> **TASK DIRECTIONS**
Repeat each record below exactly, dropping the pictures.

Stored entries
__________________________________________________

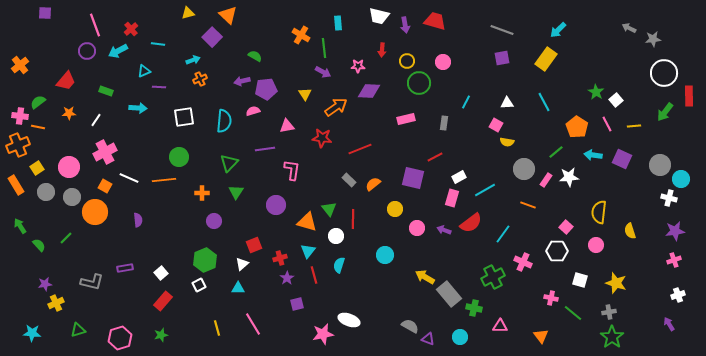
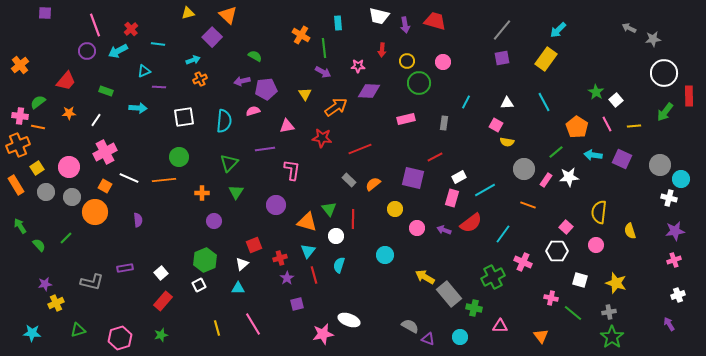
gray line at (502, 30): rotated 70 degrees counterclockwise
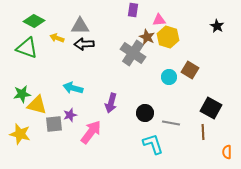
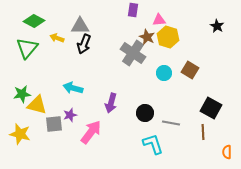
black arrow: rotated 66 degrees counterclockwise
green triangle: rotated 50 degrees clockwise
cyan circle: moved 5 px left, 4 px up
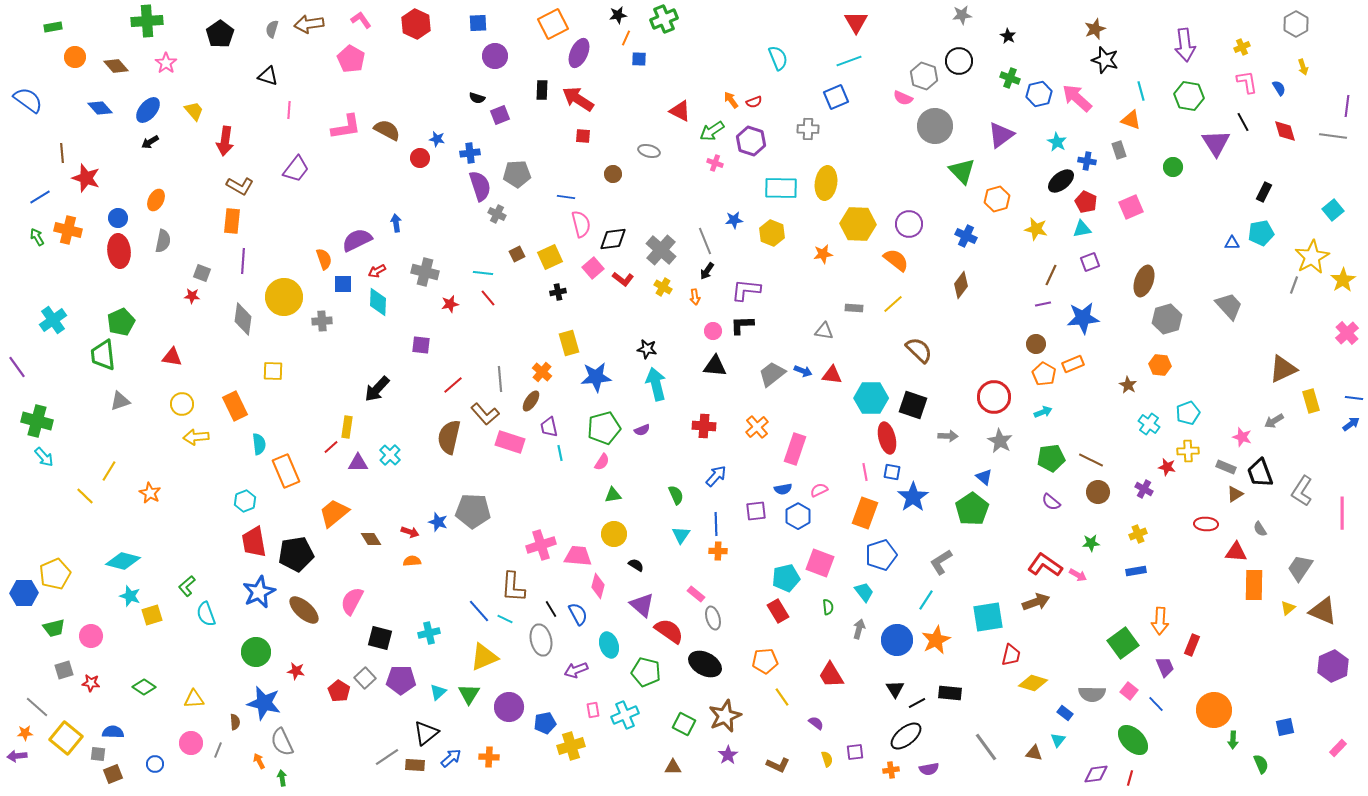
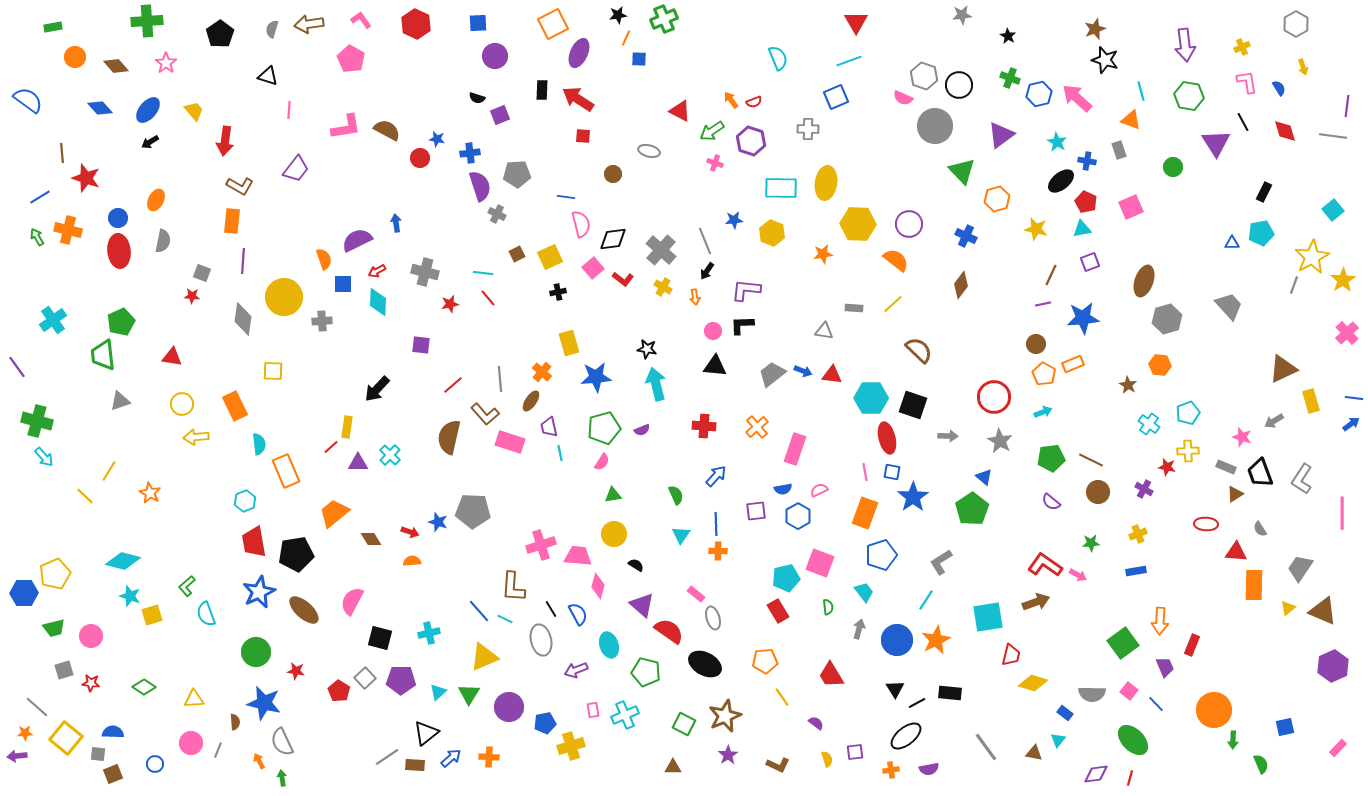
black circle at (959, 61): moved 24 px down
gray L-shape at (1302, 491): moved 12 px up
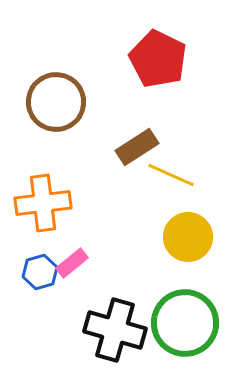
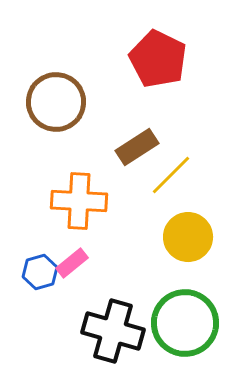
yellow line: rotated 69 degrees counterclockwise
orange cross: moved 36 px right, 2 px up; rotated 10 degrees clockwise
black cross: moved 2 px left, 1 px down
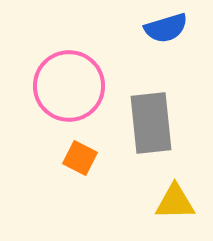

__________________________________________________

> **EXERCISE SOLUTION**
gray line at (502, 30): rotated 70 degrees counterclockwise
black arrow: rotated 66 degrees counterclockwise
green triangle: rotated 50 degrees clockwise
cyan circle: moved 5 px left, 4 px up
black circle at (959, 61): moved 24 px down
gray L-shape at (1302, 491): moved 12 px up
yellow line: rotated 69 degrees counterclockwise
orange cross: moved 36 px right, 2 px up; rotated 10 degrees clockwise
black cross: moved 2 px left, 1 px down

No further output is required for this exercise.